EXERCISE:
Copy exactly the lines of the data below, beginning with the line with "Event Log: [536,368,780,552]" and ending with the line with "Event Log: [379,274,585,401]". Pictures are to be omitted.

Collected data entries:
┄┄┄┄┄┄
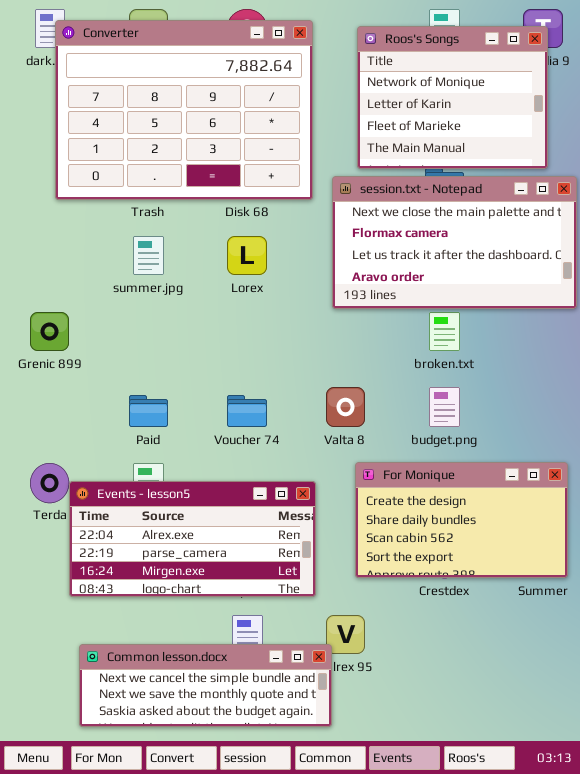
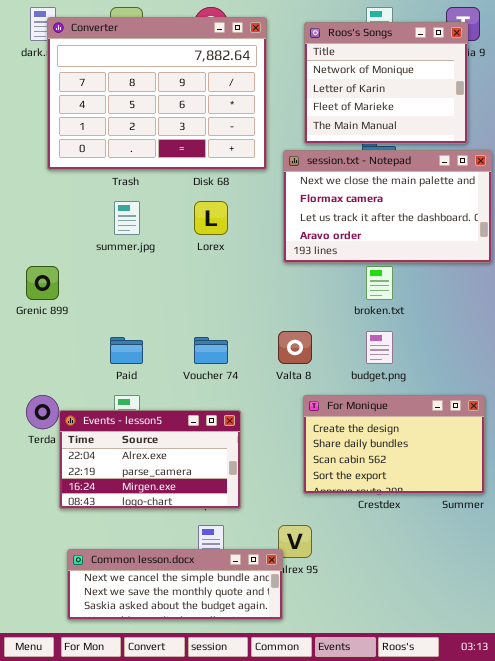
Events - lesson5: [69,481,316,597] -> [59,410,241,509], resized

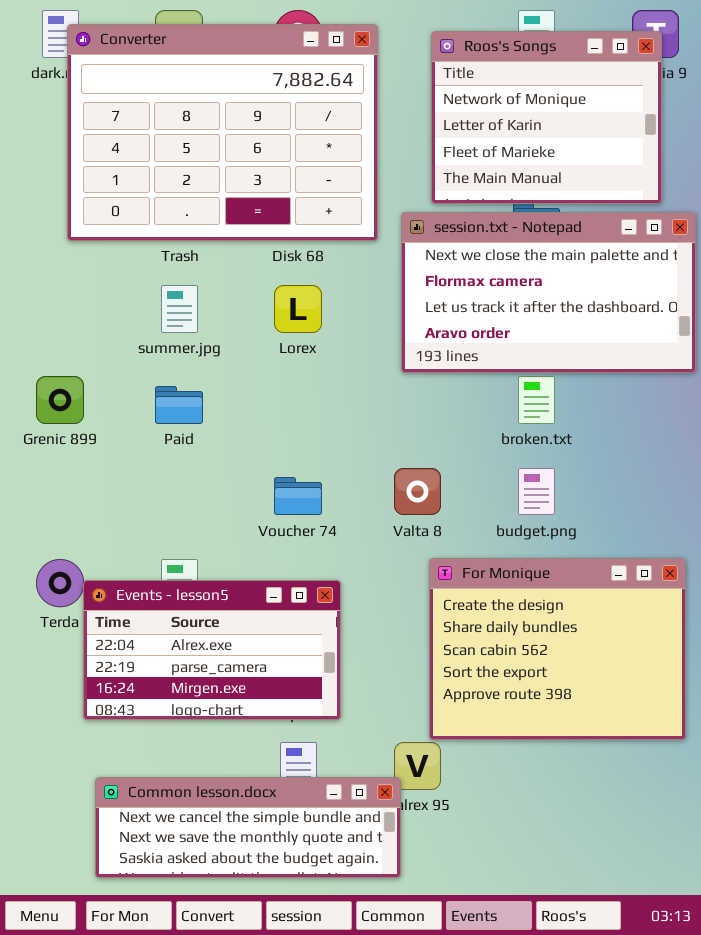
Paid: [110,337,143,364] -> [155,386,203,424], moved
For Monique: [303,395,485,494] -> [429,558,686,740], resized

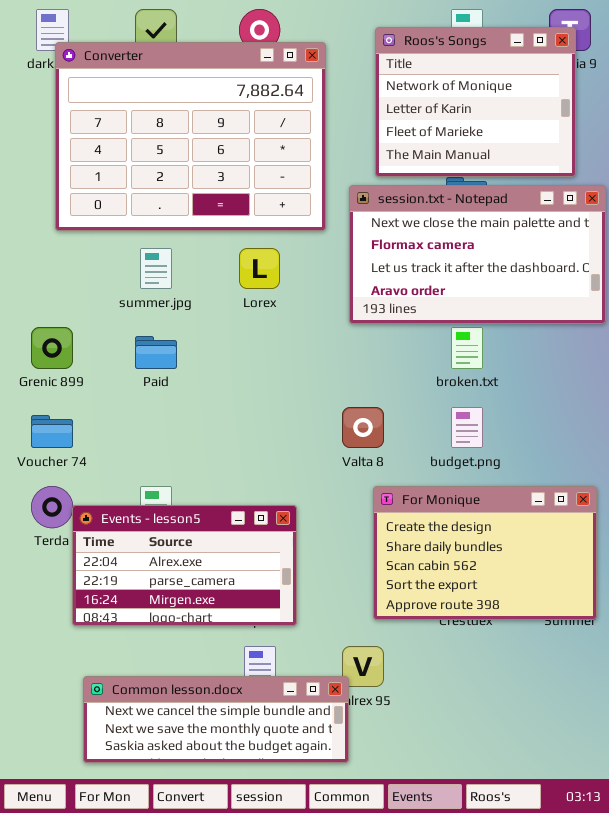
Converter: [67,24,378,241] -> [55,42,326,231], moved
Voucher 74: [274,477,322,515] -> [31,415,73,448], moved
For Monique: [429,558,686,740] -> [373,486,597,620], resized

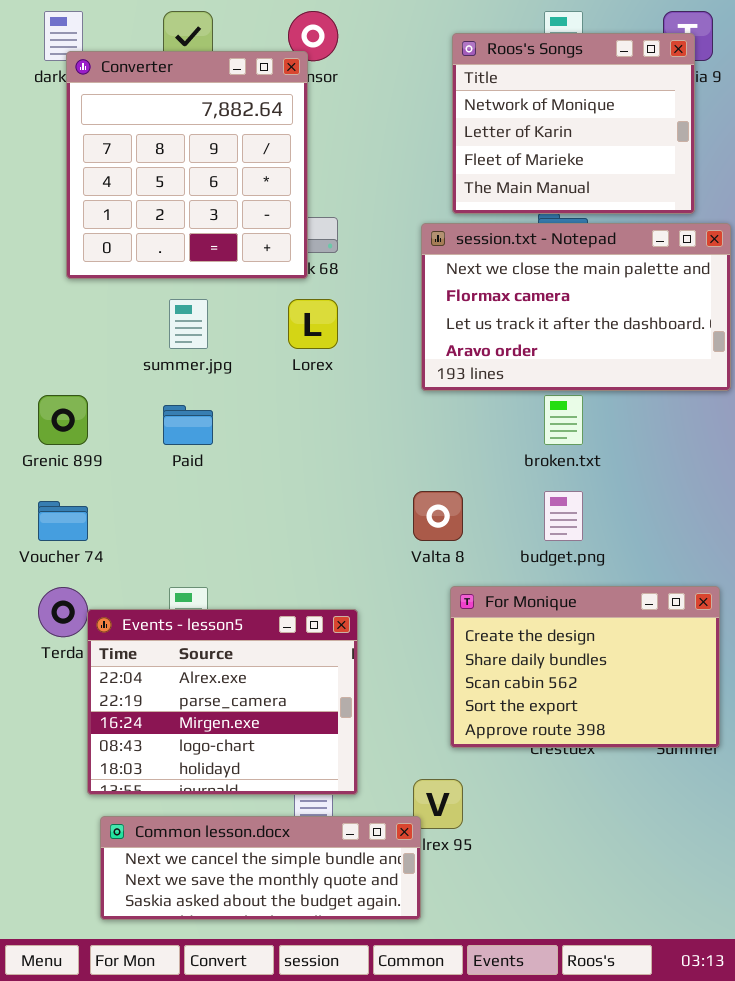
Converter: [55,42,326,231] -> [66,51,308,279], resized
Events - lesson5: [72,505,297,626] -> [87,609,358,795], resized

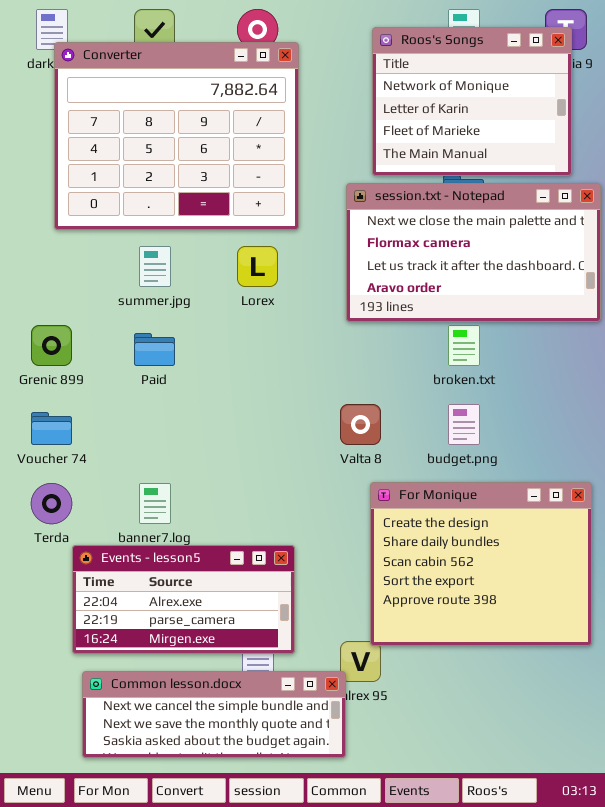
Converter: [66,51,308,279] -> [54,42,299,230], resized
For Monique: [450,586,720,748] -> [370,482,592,646], resized
Events - lesson5: [87,609,358,795] -> [72,545,295,654], resized

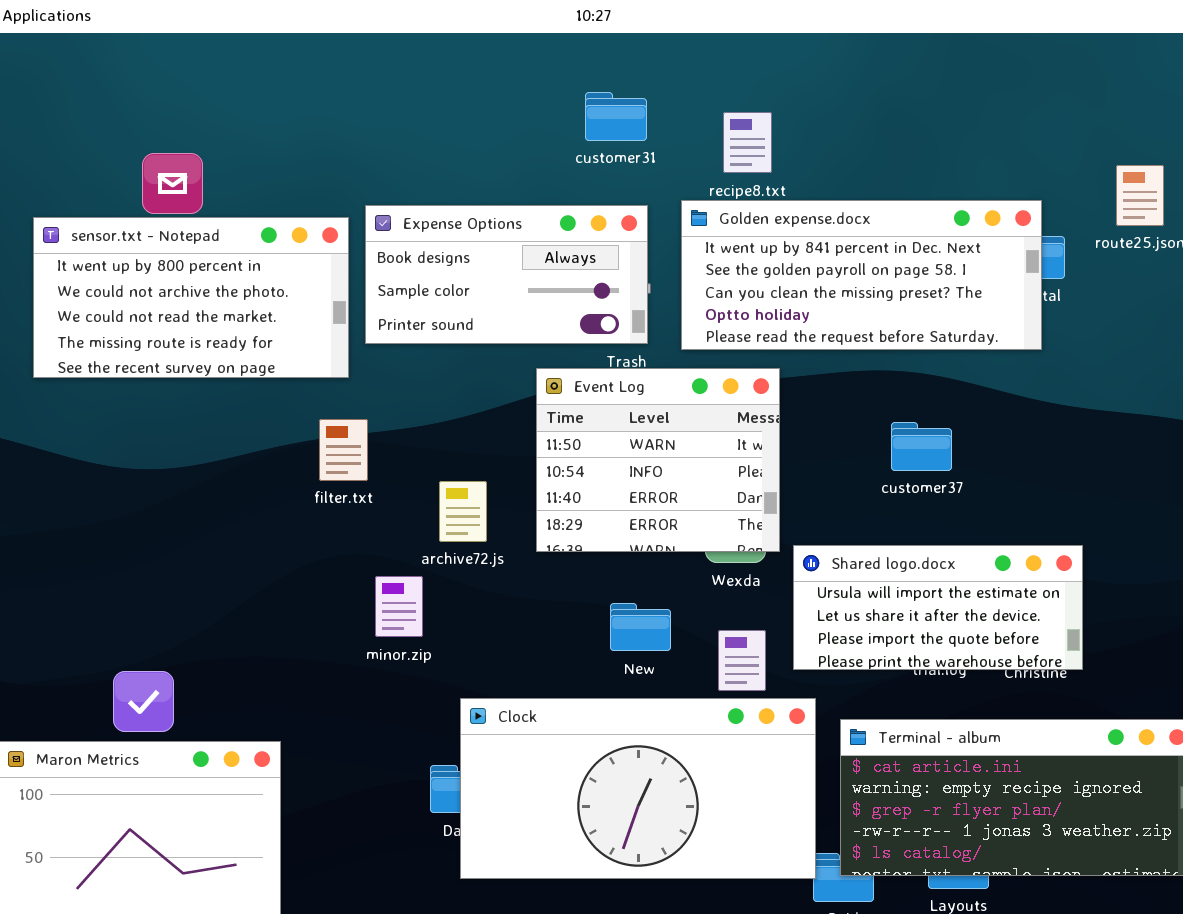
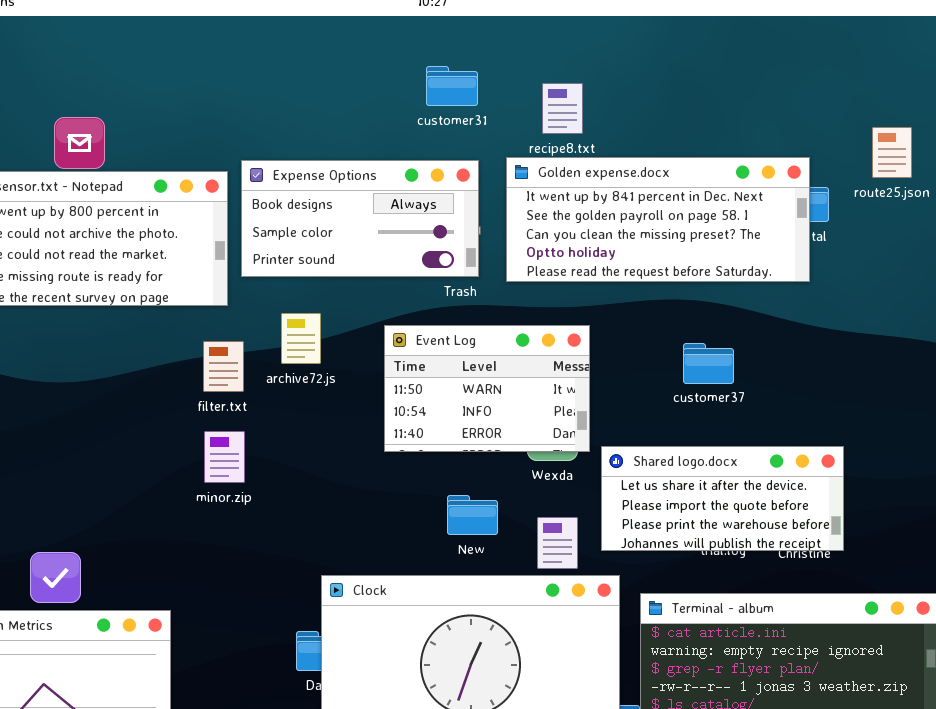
Event Log: [536,368,780,552] -> [384,325,590,452], resized
archive72.js: [439,481,487,542] -> [281,313,321,364], moved
Shared logo.docx: [793,545,1083,670] -> [601,446,844,551], scrolled down 1 row
minor.zip: [375,576,423,637] -> [204,431,245,483], moved

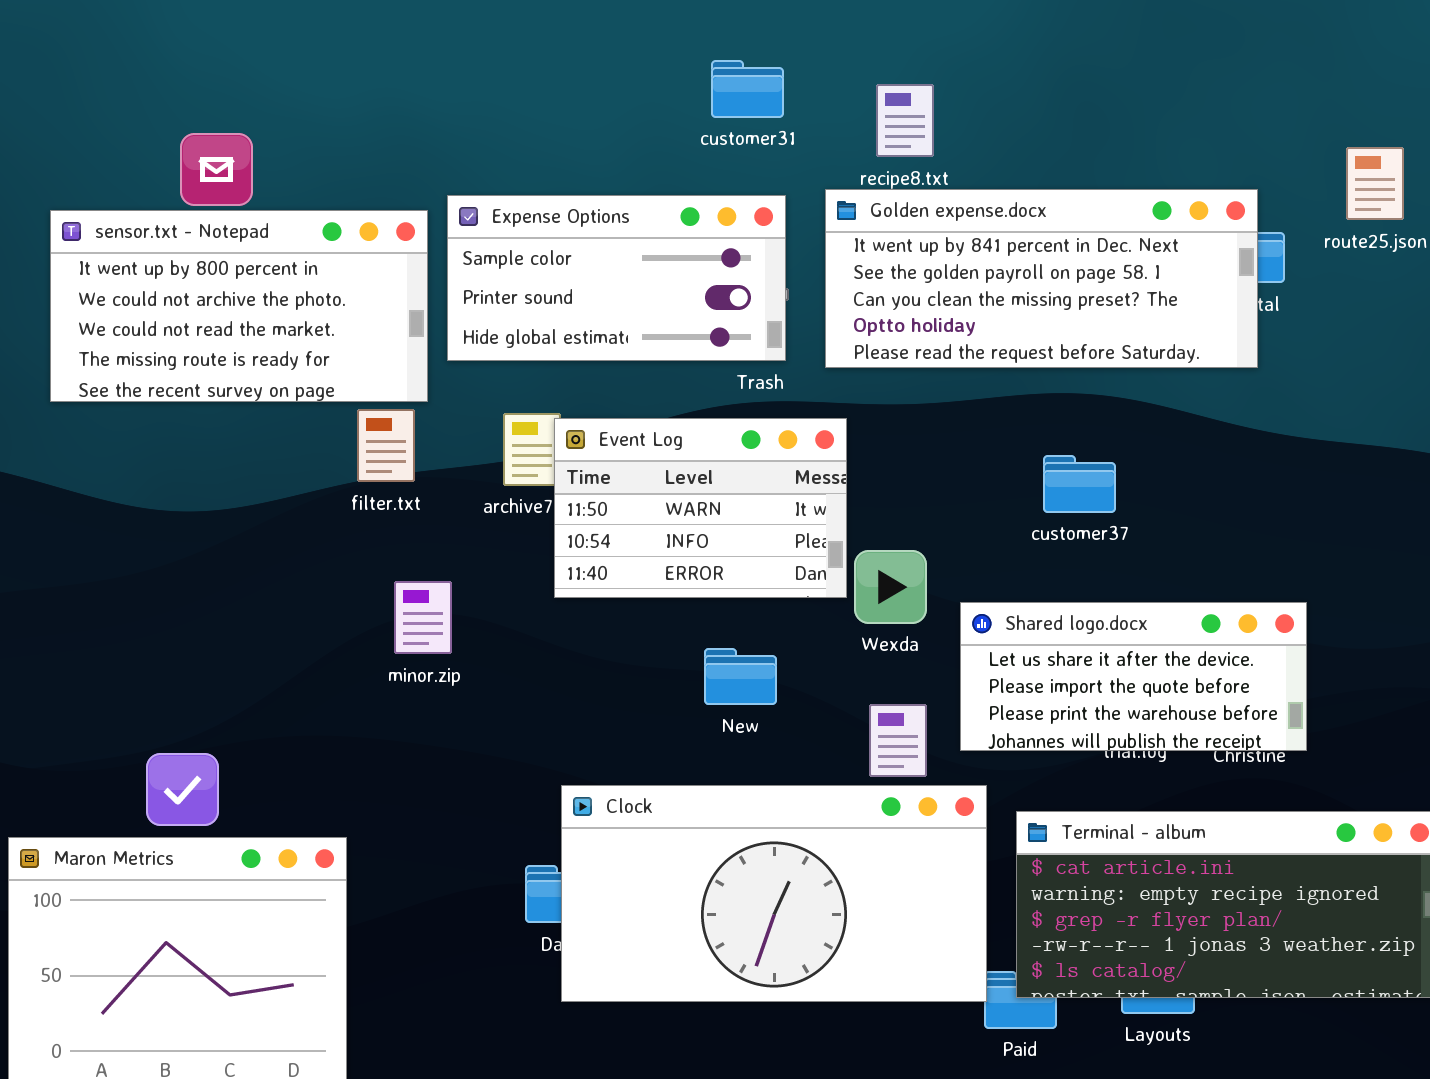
Expense Options: [241,160,479,277] -> [447,195,786,361], scrolled down 1 row
Event Log: [384,325,590,452] -> [554,418,847,598], moved
filter.txt: [203,341,244,392] -> [357,409,415,482], moved
customer37: [683,343,734,384] -> [1043,455,1116,513], moved
New: [447,495,498,535] -> [704,648,777,705], moved

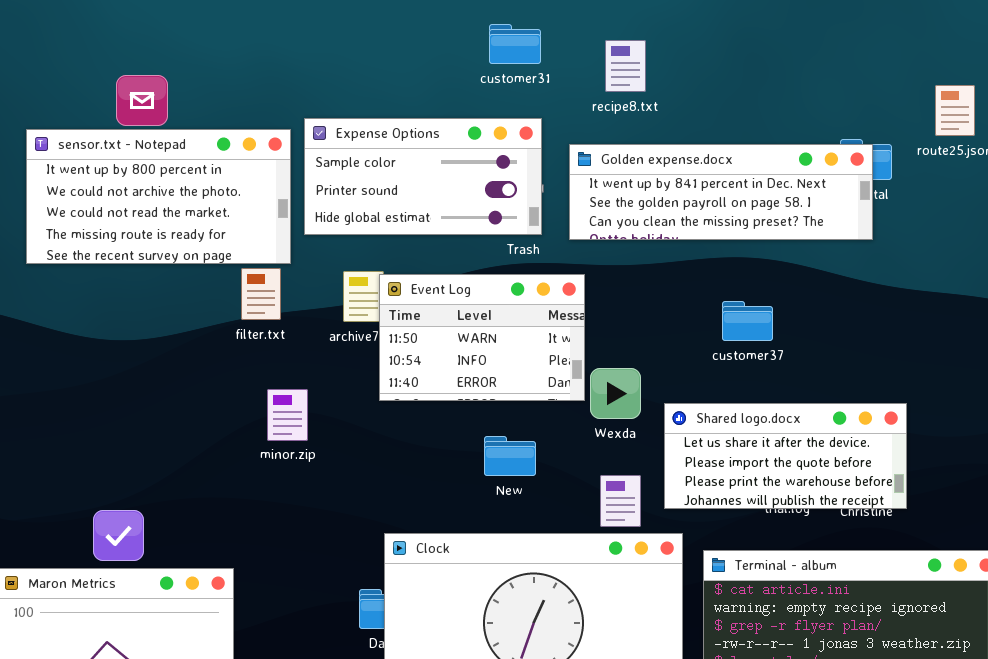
Golden expense.docx: [825,189,1258,368] -> [569,144,873,240], resized

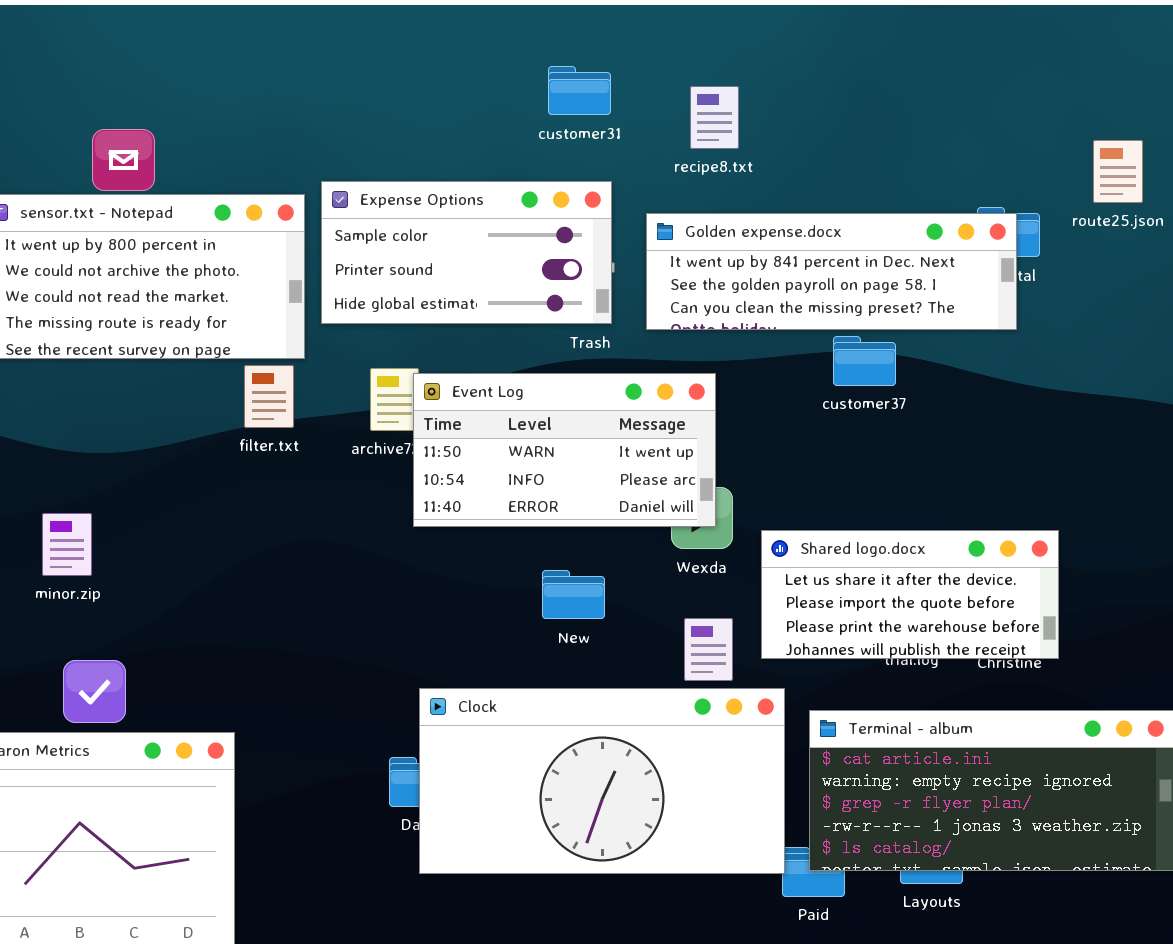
Event Log: [379,274,585,401] -> [413,373,716,527], resized
customer37: [722,301,773,341] -> [833,336,896,386], moved
minor.zip: [267,389,308,441] -> [42,513,92,576], moved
┄┄┄┄┄┄
REPLY:
Event Log: [536,368,780,552] -> [384,325,590,452], resized
archive72.js: [439,481,487,542] -> [281,313,321,364], moved
Shared logo.docx: [793,545,1083,670] -> [601,446,844,551], scrolled down 1 row
minor.zip: [375,576,423,637] -> [204,431,245,483], moved

Expense Options: [241,160,479,277] -> [447,195,786,361], scrolled down 1 row
Event Log: [384,325,590,452] -> [554,418,847,598], moved
filter.txt: [203,341,244,392] -> [357,409,415,482], moved
customer37: [683,343,734,384] -> [1043,455,1116,513], moved
New: [447,495,498,535] -> [704,648,777,705], moved

Golden expense.docx: [825,189,1258,368] -> [569,144,873,240], resized

Event Log: [379,274,585,401] -> [413,373,716,527], resized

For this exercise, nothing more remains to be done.